In the entries below, spot each line with the word "none" and copy it.

### [Supplied data]
════════════════

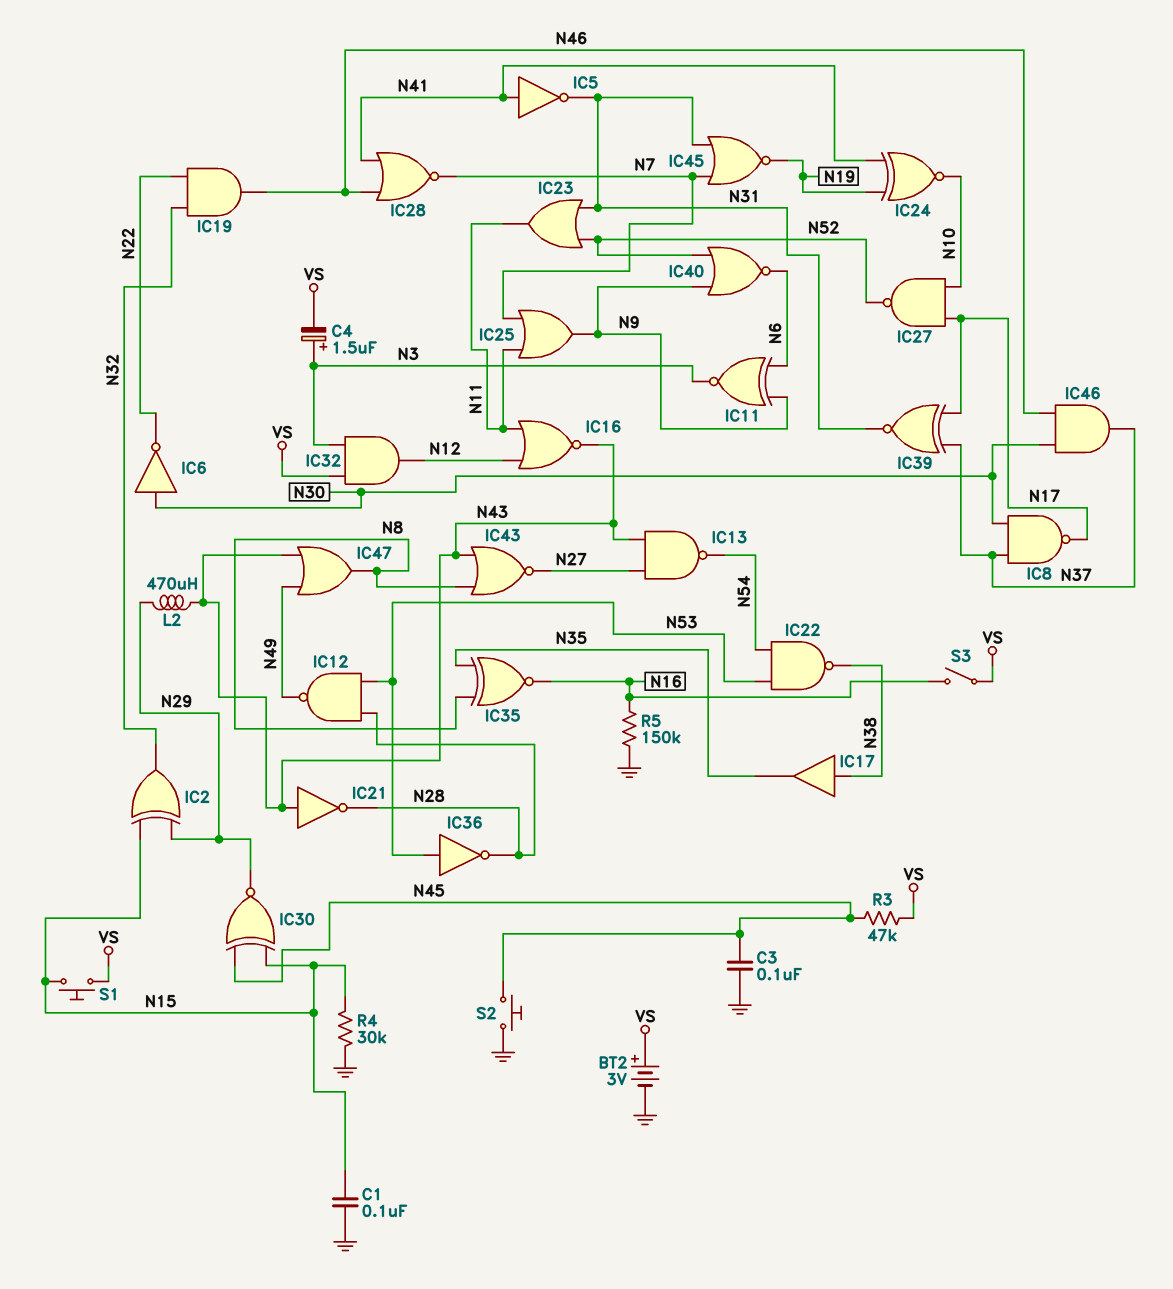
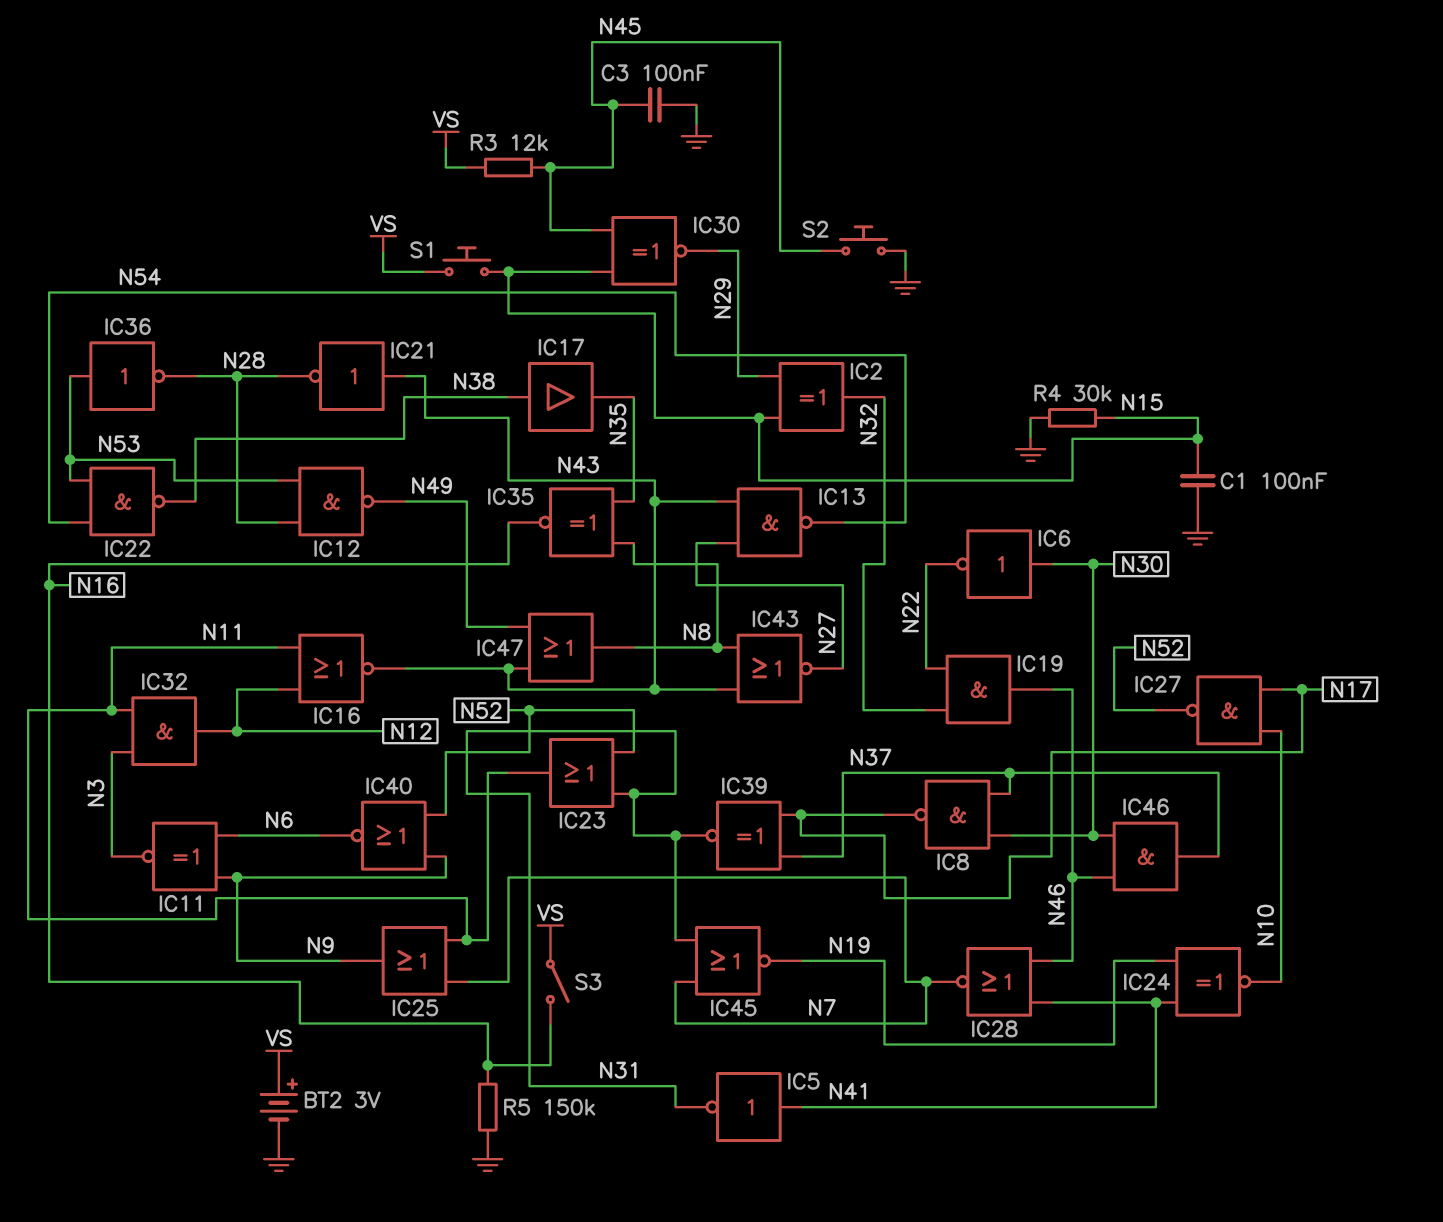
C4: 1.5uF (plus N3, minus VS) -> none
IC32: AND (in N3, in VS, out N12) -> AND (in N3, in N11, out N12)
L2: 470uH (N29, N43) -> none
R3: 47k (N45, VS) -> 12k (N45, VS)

════════════════

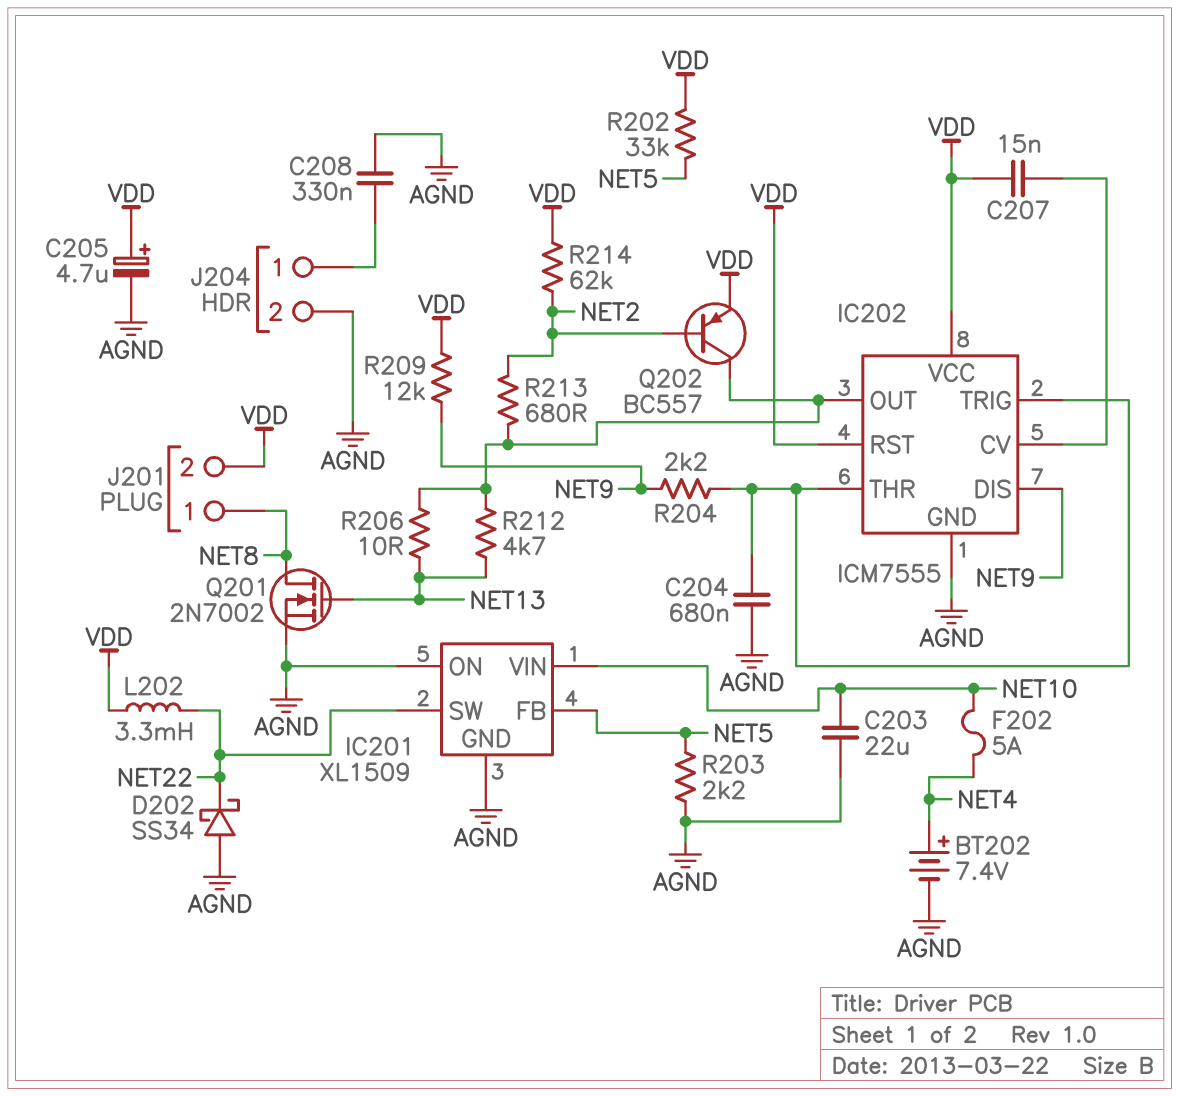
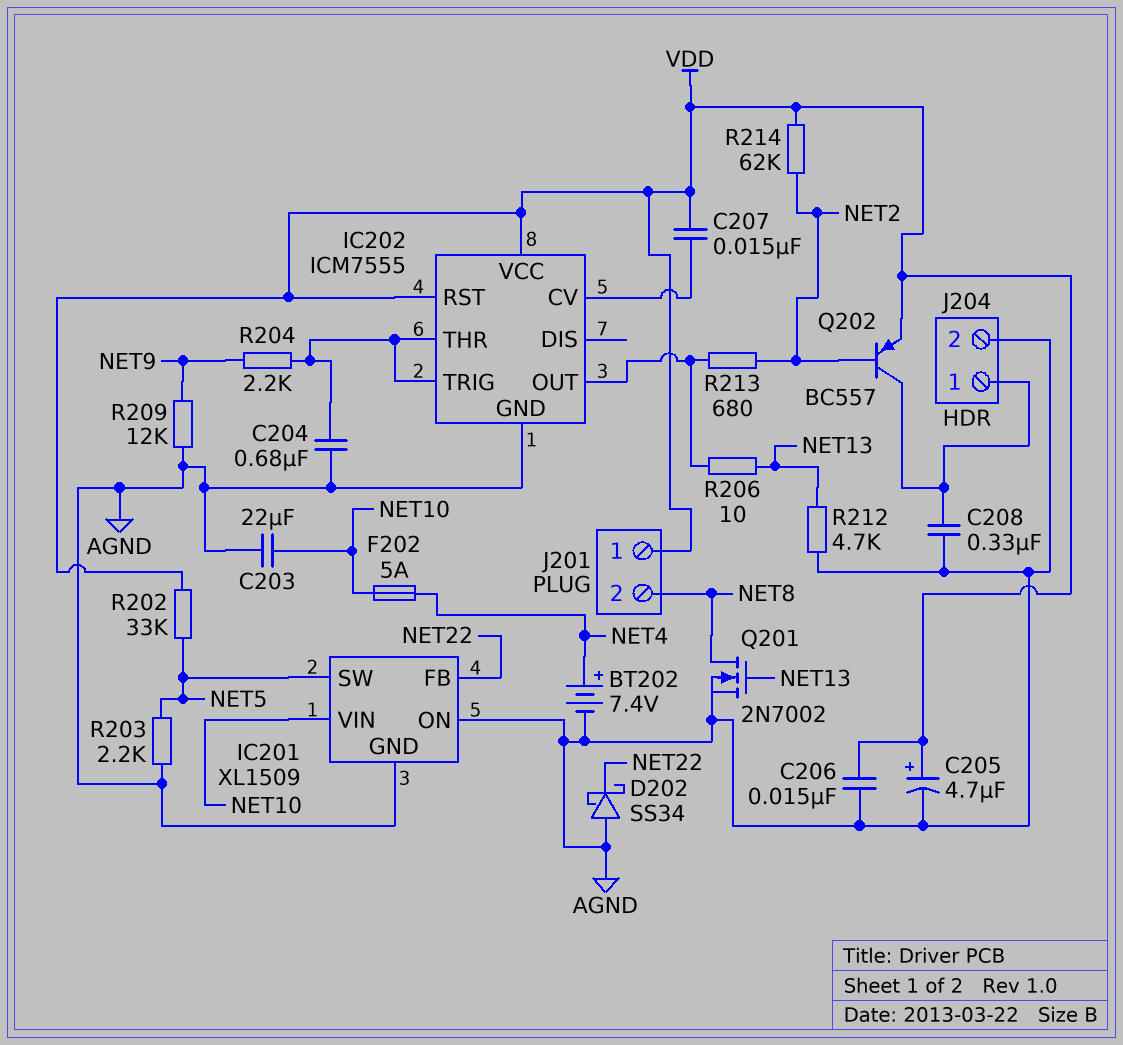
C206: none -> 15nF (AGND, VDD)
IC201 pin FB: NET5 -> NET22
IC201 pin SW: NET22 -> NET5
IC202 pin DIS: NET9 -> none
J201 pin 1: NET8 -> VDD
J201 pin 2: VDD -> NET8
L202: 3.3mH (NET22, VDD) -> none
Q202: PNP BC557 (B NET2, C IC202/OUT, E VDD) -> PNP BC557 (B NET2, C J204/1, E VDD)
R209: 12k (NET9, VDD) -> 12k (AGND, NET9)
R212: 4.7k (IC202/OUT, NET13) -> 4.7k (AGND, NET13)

════════════════

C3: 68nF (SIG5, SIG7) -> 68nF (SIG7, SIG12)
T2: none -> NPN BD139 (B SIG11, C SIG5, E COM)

════════════════

### [Finished exercise]
C4: 1.5uF (plus N3, minus VS) -> none
L2: 470uH (N29, N43) -> none
C206: none -> 15nF (AGND, VDD)
IC202 pin DIS: NET9 -> none
L202: 3.3mH (NET22, VDD) -> none
T2: none -> NPN BD139 (B SIG11, C SIG5, E COM)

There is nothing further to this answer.